*EXERCISE AIM*. Each line of the entries below that holds "trapezoid" is needed, copied in full.

*RECORDS SUPPLIED*.
○ ○ ○

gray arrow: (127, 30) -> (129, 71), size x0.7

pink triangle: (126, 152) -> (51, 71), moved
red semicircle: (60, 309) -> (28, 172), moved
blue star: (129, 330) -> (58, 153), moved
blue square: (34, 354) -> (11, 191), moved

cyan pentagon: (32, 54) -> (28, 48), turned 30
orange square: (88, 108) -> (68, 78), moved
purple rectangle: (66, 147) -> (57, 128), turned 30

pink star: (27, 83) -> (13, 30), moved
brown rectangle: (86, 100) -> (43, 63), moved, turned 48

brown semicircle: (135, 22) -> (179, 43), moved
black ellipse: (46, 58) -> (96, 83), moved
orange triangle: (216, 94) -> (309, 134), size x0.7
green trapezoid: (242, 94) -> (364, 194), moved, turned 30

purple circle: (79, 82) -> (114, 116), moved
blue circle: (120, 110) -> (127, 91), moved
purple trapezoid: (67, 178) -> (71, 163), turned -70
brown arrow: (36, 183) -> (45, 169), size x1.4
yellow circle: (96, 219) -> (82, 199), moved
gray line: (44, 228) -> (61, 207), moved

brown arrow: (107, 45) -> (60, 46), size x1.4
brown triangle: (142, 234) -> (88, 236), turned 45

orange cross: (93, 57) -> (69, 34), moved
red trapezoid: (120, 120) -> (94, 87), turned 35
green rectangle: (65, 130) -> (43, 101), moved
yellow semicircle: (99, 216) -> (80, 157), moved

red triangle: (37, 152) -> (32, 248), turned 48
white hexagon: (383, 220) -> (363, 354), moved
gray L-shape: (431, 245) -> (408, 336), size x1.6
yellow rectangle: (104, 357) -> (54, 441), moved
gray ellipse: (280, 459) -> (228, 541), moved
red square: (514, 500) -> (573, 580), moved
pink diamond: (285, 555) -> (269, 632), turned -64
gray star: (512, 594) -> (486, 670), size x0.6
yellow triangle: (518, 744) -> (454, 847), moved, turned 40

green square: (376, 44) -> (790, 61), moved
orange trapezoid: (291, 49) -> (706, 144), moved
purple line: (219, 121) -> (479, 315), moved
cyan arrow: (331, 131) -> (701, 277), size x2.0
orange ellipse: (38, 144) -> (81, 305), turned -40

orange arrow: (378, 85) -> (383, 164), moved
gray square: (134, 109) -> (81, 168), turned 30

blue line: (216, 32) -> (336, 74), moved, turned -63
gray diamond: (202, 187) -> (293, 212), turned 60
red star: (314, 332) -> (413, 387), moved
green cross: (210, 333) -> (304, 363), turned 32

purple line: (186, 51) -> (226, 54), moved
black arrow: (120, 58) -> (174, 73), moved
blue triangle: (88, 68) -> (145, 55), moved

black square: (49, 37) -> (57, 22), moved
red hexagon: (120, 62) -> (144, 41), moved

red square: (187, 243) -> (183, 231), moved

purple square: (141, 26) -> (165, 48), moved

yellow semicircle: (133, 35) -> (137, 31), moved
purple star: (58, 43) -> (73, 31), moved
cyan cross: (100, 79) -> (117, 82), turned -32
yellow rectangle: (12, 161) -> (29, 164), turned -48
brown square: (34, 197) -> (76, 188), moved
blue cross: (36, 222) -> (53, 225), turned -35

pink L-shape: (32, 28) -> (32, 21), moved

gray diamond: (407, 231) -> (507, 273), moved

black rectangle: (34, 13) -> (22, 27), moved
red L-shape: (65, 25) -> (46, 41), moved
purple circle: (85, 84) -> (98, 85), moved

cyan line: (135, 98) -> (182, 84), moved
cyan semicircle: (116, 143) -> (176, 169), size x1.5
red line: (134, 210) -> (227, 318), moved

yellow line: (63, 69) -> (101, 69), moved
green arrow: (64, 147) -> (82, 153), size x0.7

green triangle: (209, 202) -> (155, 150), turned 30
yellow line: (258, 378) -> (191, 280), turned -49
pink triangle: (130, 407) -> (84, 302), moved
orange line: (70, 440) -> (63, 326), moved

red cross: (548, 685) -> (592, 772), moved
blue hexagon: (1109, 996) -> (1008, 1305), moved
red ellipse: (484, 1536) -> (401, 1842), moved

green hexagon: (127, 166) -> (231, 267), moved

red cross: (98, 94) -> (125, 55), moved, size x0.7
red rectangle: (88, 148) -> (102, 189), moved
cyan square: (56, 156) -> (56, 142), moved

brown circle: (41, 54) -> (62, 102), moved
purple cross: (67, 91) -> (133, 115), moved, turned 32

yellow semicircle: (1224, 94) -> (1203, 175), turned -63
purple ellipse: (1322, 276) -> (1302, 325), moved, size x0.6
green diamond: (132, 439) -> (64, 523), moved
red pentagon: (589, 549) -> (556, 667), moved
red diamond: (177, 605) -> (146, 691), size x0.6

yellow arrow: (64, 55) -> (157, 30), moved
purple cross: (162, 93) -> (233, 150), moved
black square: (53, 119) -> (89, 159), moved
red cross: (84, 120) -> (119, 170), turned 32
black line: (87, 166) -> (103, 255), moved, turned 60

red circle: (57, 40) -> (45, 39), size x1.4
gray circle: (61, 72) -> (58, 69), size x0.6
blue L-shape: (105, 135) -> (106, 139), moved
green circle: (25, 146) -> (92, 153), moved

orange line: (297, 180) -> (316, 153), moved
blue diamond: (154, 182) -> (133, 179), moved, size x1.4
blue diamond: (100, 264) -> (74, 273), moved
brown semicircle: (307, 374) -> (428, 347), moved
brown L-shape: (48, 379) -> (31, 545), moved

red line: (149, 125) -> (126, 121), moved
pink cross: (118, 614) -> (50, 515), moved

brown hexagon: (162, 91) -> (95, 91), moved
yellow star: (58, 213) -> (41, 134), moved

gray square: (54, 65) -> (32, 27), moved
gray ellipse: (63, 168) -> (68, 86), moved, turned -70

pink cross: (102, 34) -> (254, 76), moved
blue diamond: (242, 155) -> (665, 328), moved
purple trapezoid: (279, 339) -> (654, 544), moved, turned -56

○ ○ ○

*EXERCISE SOLUTION*.
green trapezoid: (242, 94) -> (364, 194), moved, turned 30
purple trapezoid: (67, 178) -> (71, 163), turned -70
red trapezoid: (120, 120) -> (94, 87), turned 35
orange trapezoid: (291, 49) -> (706, 144), moved
purple trapezoid: (279, 339) -> (654, 544), moved, turned -56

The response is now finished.